→ **Work order**: Where the material below has a line containing "R4: 56k (3V3, SDA) -> 82k (3V3, SDA)", start repeating exactly, and keep going through the line containing "U1 pin IN: +24V -> none", with no other lines.

** Data for processing follows **

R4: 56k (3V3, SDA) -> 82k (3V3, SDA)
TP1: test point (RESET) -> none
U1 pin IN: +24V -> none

** End of Data for processing **
** Data for processing follows **

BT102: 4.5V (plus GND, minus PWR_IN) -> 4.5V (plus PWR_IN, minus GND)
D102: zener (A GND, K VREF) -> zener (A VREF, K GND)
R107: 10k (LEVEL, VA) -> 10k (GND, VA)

** End of Data for processing **

→ **Answer to the problem**:
R4: 56k (3V3, SDA) -> 82k (3V3, SDA)
TP1: test point (RESET) -> none
U1 pin IN: +24V -> none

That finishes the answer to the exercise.